··· Records shown ···

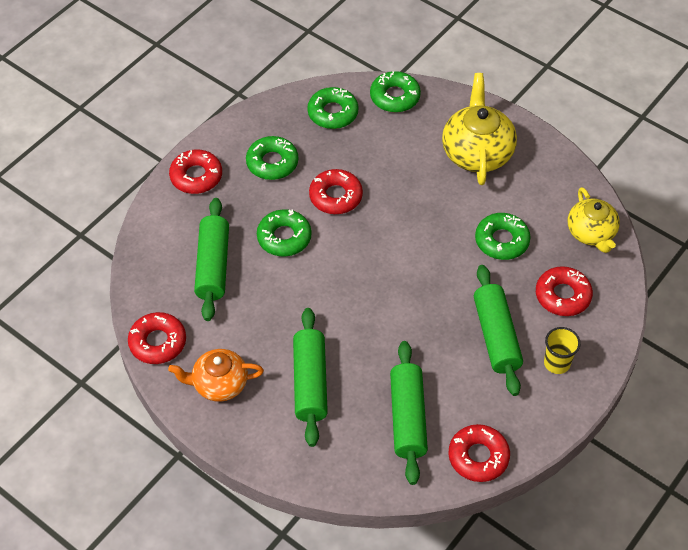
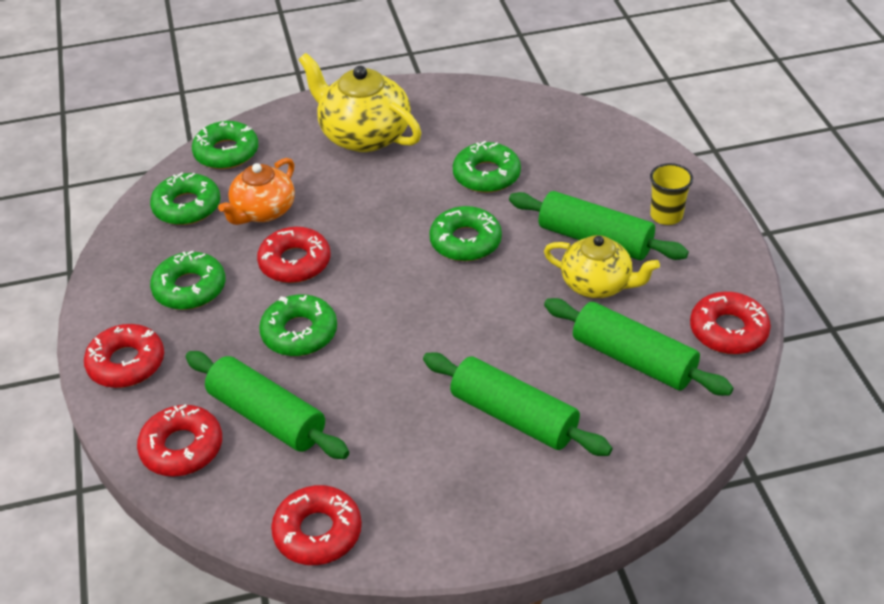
camera: 50 degrees left, 10 degrees down
(219, 384) = (436, 502): orange teapot -> orange teapot (263, 211)
(430, 268) = (465, 241): none -> green donut
(562, 295) = (592, 170): red donut -> red donut (182, 448)
(591, 233) = (541, 115): yellow teapot -> yellow teapot (597, 284)

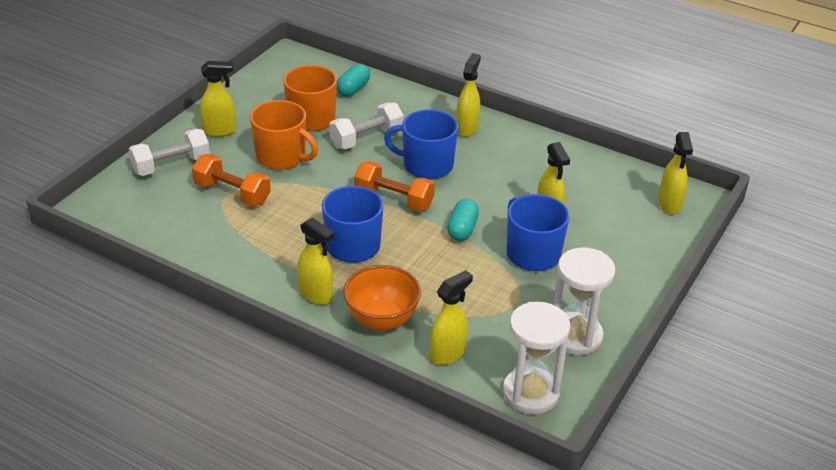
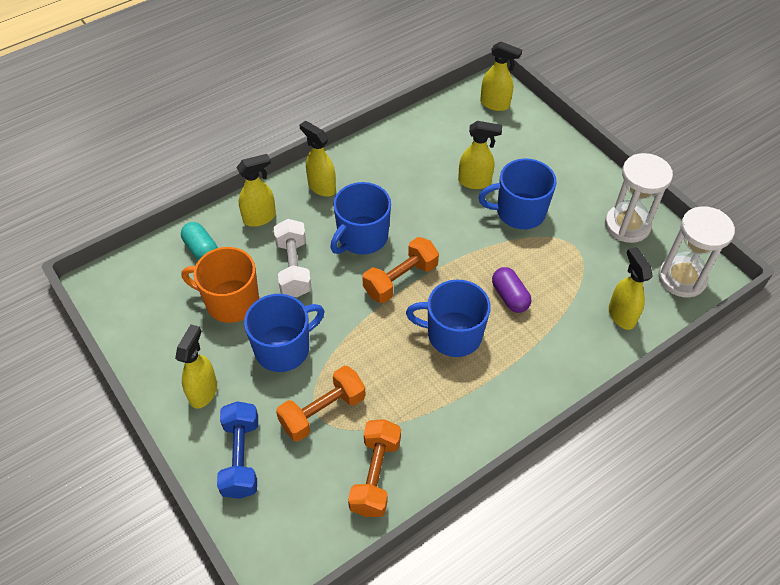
camera: 65 degrees left, 15 degrees up
(171, 165) = (241, 457): white dumbbell -> blue dumbbell
(186, 236) = (375, 475): none -> orange dumbbell
(282, 157) = (283, 348): orange mug -> blue mug
(316, 295) = (511, 386): yellow spray bottle -> yellow spray bottle (260, 218)
(381, 320) = (564, 347): orange bowl -> none
(419, 271) = (509, 297): none -> purple capsule
(462, 229) = (466, 245): turquoise capsule -> none

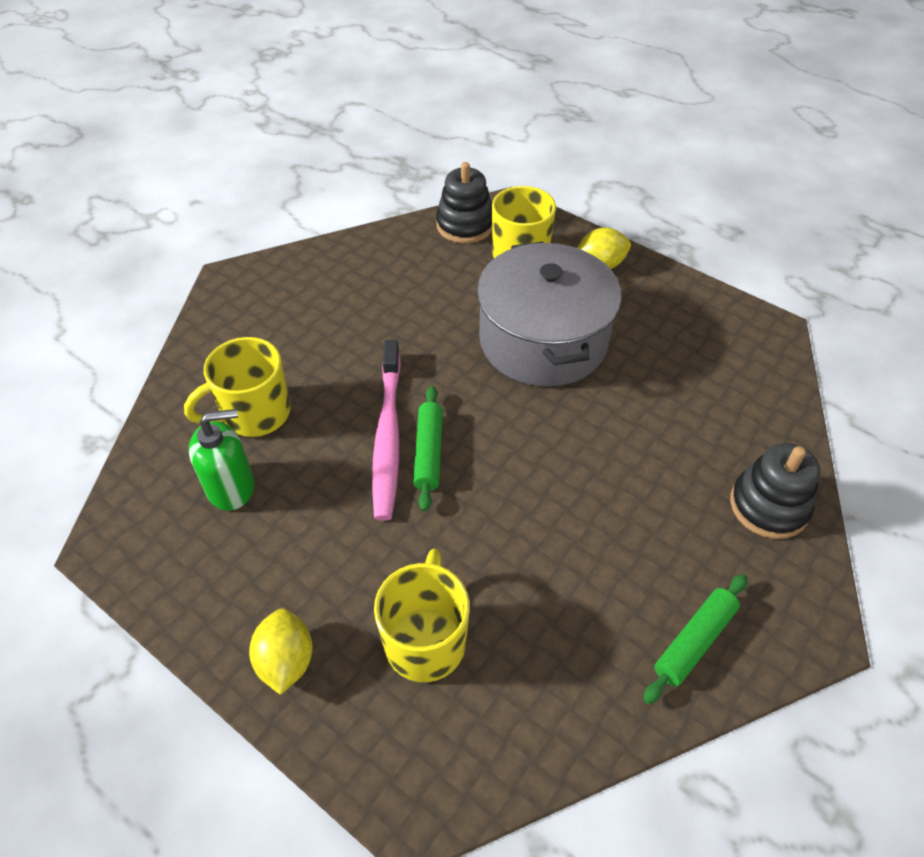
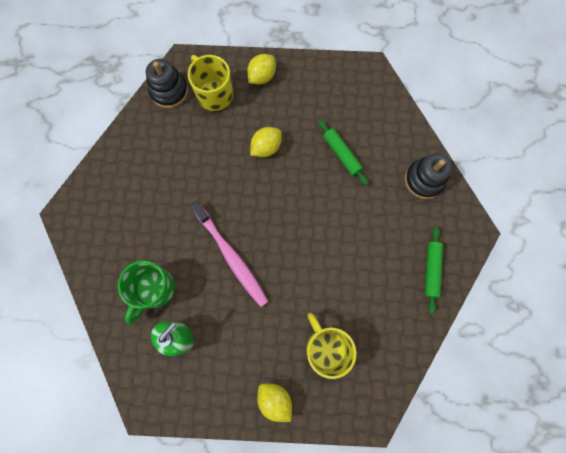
camera: 35 degrees left, 25 degrees up
(254, 414) = (154, 289): yellow mug -> green mug
(429, 452) = (258, 253): green rolling pin -> green rolling pin (341, 154)
(543, 340) = (266, 147): grey pot -> yellow lemon

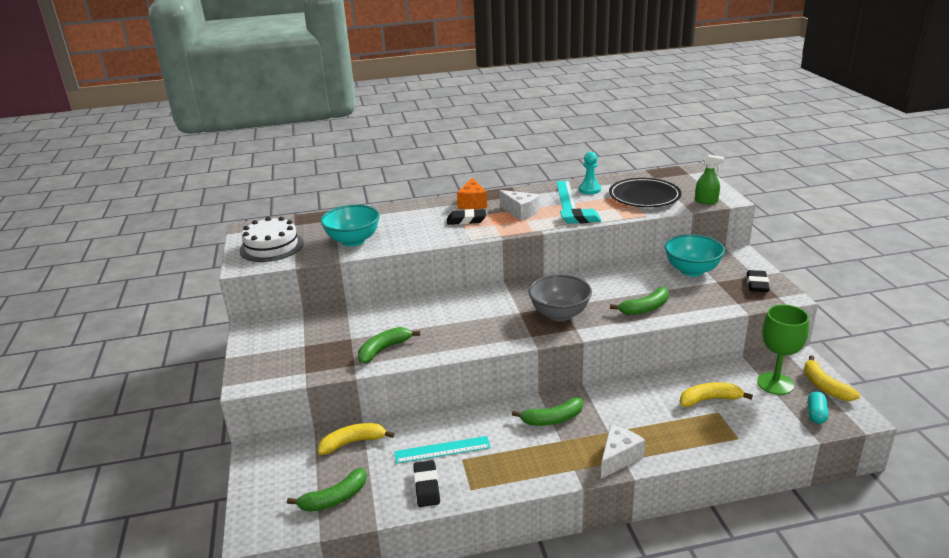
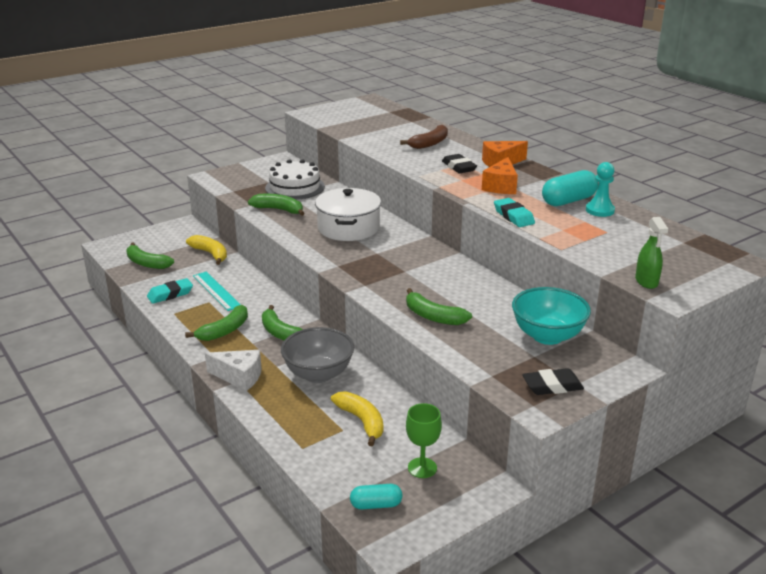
camera: 65 degrees right, 0 degrees up
(271, 246) = (345, 113): white cake -> white cake (295, 187)
(353, 241) = (378, 135): turquoise bowl -> none
(399, 222) = (430, 143): none -> brown banana
(426, 487) = (170, 294): black eraser -> turquoise eraser
(459, 317) = (348, 228): none -> white pot
(520, 212) = (501, 186): white cheese -> orange cheese
(529, 455) = (224, 331): none -> green banana
(559, 314) = (386, 272): grey bowl -> grey bowl (318, 374)
(566, 195) = (568, 201): turquoise ruler -> turquoise capsule
(644, 196) = (616, 242): black plate -> none
(775, 383) = (422, 468): green goblet -> green goblet, size x0.65
(824, 386) = (441, 510): yellow banana -> none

···

(Work request) Give back, word for word, only the lines from the one containing "(775, 383) = (422, 468): green" through the closing line of the entries.

(Output of the exercise)
(775, 383) = (422, 468): green goblet -> green goblet, size x0.65
(824, 386) = (441, 510): yellow banana -> none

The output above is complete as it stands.